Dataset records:
--------------------------------------------------
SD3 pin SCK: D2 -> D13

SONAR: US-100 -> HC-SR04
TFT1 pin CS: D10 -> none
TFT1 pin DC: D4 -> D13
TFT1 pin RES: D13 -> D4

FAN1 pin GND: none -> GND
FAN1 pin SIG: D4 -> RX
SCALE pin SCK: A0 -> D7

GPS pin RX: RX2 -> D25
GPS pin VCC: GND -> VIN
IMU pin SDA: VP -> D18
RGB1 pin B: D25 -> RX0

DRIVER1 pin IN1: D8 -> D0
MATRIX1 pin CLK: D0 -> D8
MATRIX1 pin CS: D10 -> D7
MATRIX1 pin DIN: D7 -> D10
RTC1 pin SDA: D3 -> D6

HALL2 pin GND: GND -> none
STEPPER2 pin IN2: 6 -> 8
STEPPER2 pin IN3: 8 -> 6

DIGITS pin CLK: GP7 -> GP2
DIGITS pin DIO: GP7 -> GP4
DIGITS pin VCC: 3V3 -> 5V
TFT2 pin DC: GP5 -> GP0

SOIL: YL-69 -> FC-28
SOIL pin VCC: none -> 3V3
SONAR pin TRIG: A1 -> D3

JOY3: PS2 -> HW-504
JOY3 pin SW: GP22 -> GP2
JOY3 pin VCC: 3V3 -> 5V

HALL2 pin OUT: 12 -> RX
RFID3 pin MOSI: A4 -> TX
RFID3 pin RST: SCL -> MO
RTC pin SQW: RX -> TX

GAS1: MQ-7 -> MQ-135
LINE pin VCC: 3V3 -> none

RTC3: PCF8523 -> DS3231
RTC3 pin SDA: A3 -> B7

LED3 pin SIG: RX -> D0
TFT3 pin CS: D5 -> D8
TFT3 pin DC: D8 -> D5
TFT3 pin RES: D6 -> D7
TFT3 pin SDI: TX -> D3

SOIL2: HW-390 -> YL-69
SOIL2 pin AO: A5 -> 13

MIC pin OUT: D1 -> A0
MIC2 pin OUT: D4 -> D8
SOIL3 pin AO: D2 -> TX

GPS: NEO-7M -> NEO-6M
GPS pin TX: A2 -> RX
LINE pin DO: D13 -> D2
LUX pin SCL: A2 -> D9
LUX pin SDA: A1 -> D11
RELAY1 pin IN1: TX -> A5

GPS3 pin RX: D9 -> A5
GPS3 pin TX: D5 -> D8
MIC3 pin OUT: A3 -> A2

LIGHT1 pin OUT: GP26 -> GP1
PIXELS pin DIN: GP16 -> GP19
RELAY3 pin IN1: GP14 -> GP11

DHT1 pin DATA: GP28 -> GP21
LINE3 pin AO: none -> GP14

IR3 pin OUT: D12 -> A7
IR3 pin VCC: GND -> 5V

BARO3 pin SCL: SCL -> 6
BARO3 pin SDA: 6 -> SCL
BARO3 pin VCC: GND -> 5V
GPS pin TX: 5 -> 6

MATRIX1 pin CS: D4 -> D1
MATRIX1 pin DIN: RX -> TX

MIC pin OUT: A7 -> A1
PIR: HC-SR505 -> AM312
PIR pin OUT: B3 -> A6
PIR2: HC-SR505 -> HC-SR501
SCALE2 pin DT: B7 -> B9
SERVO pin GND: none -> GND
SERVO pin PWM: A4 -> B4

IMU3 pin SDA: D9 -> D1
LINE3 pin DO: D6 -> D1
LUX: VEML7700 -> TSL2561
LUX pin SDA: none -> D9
--------------------------------------------------
**EXERCISE AIM:** Identify the lines above with the word "DIGITS". Copy them.

**SOLUTION BELOW:**
DIGITS pin CLK: GP7 -> GP2
DIGITS pin DIO: GP7 -> GP4
DIGITS pin VCC: 3V3 -> 5V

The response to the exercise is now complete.